Records to process below:
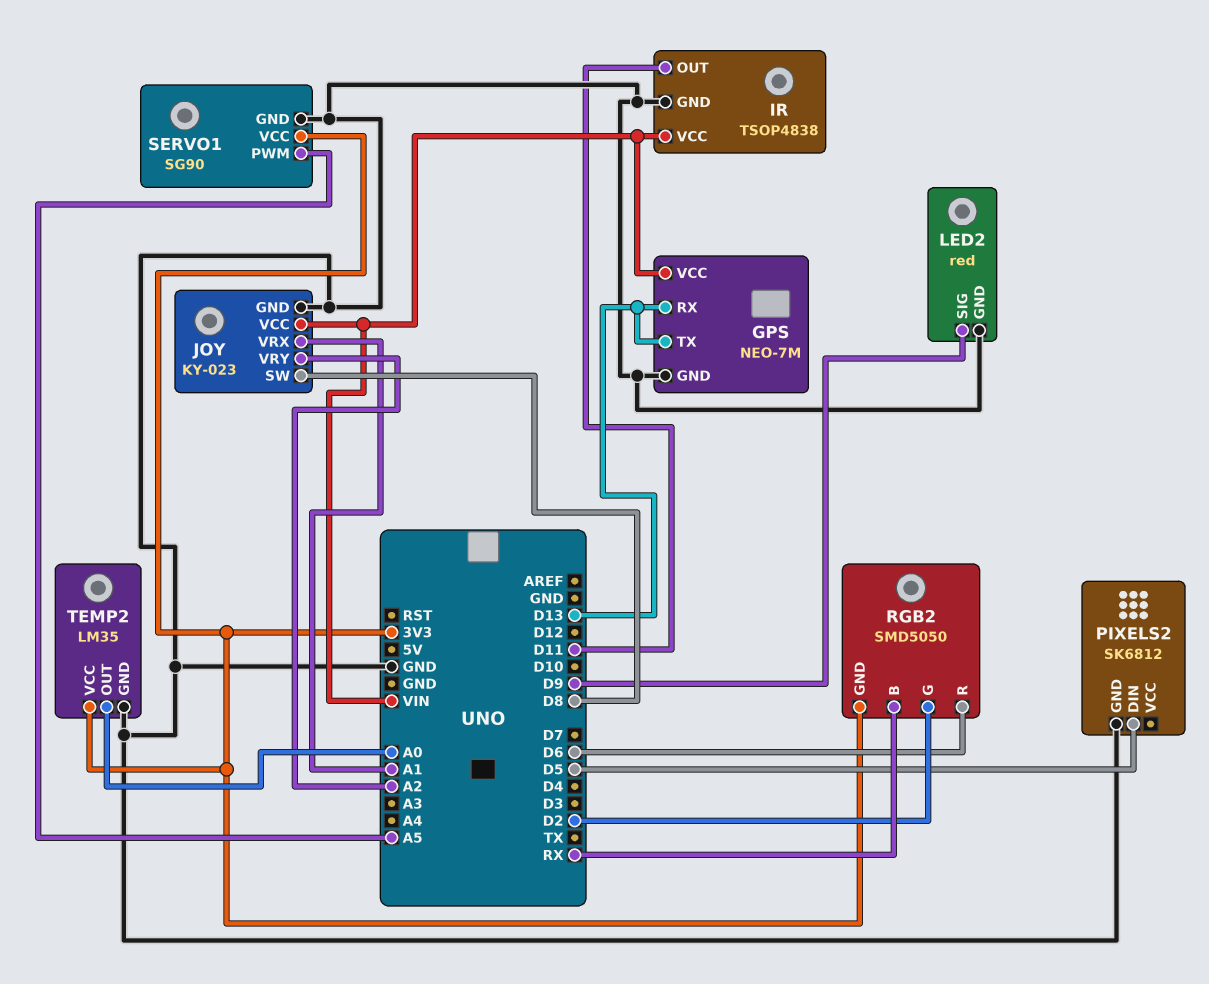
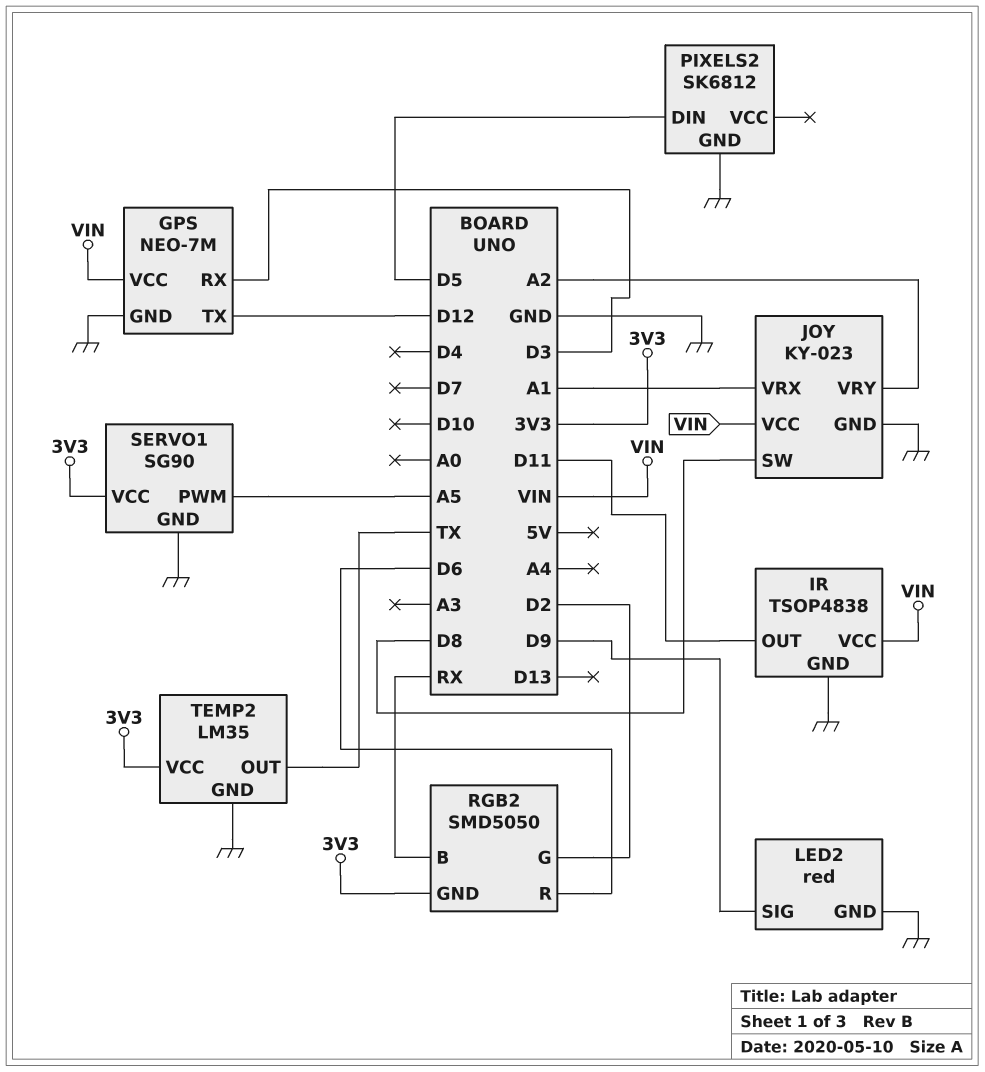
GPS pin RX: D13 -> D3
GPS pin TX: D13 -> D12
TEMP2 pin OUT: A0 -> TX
End of Records to process.
Records to process below:
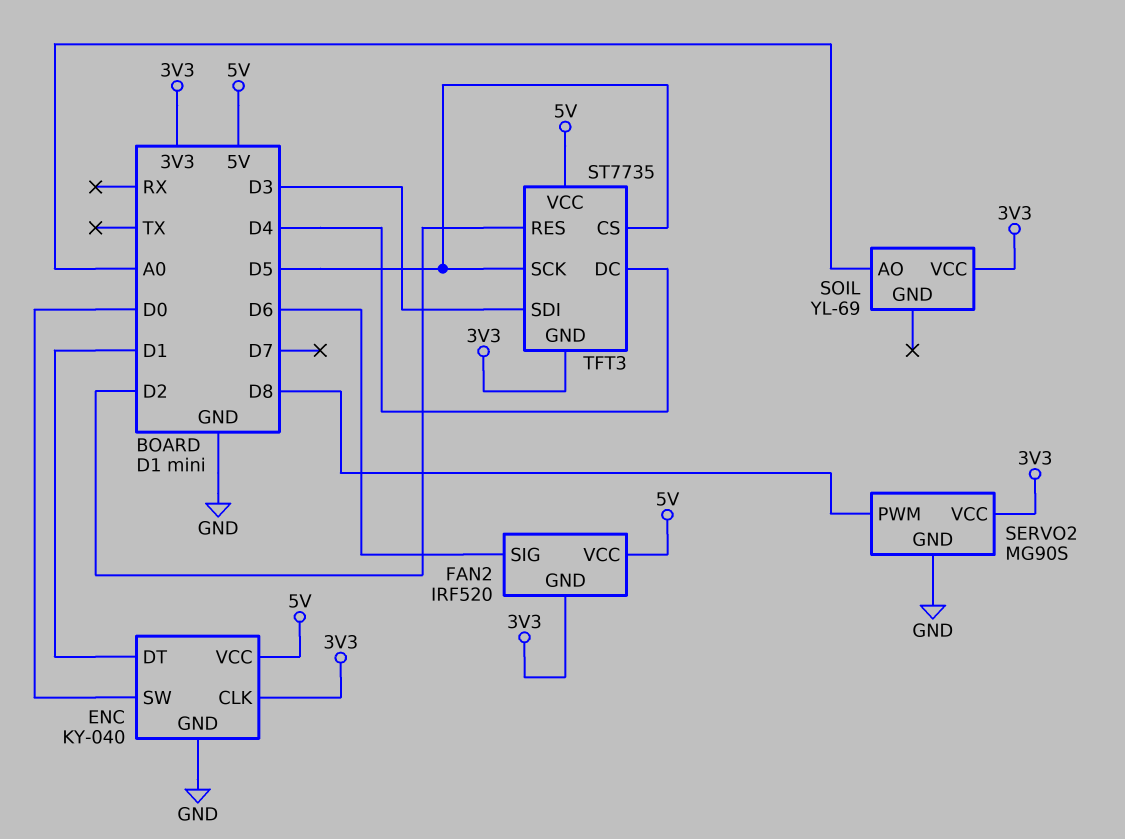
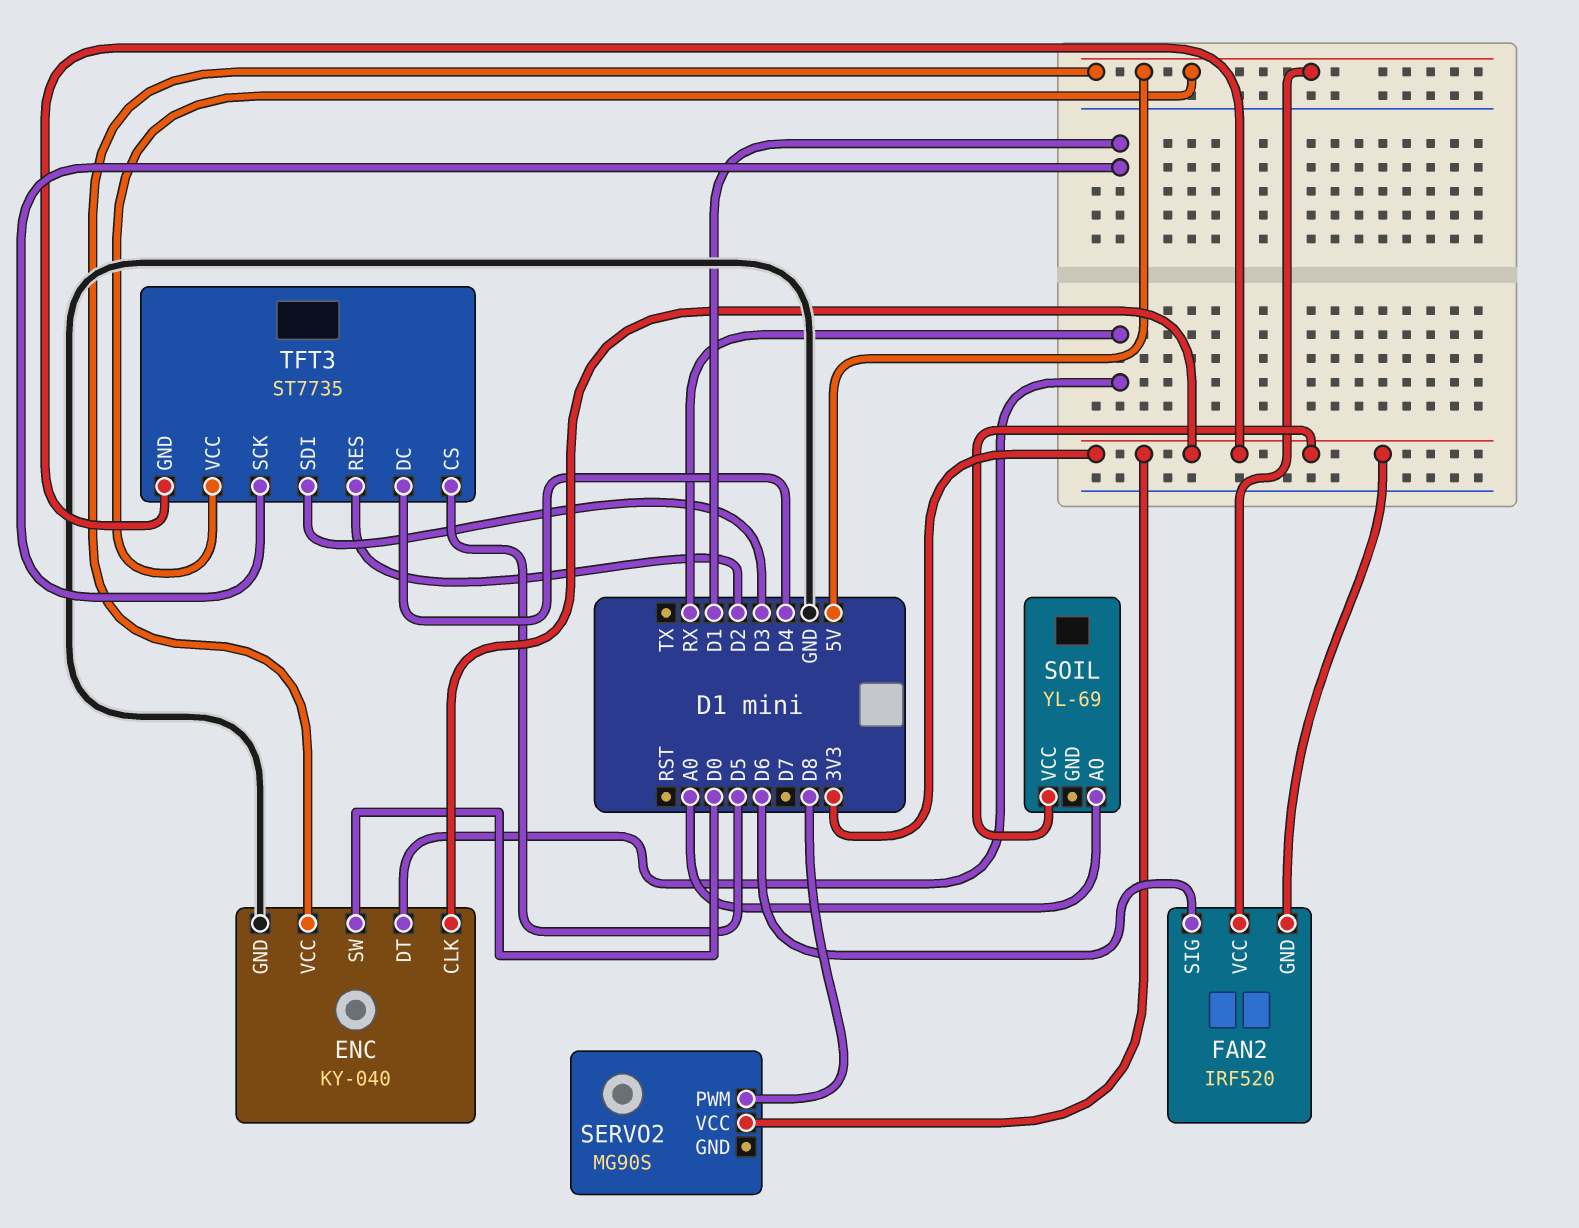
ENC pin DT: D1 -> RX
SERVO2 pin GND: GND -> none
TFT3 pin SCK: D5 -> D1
End of Records to process.
● **Exercise brief**
Of all the entries above, repeat only the lines from the line that has "GPS pin RX: D13 -> D3" to the line that has "TEMP2 pin OUT: A0 -> TX", both lines included, exactly.

● **Response to the exercise**
GPS pin RX: D13 -> D3
GPS pin TX: D13 -> D12
TEMP2 pin OUT: A0 -> TX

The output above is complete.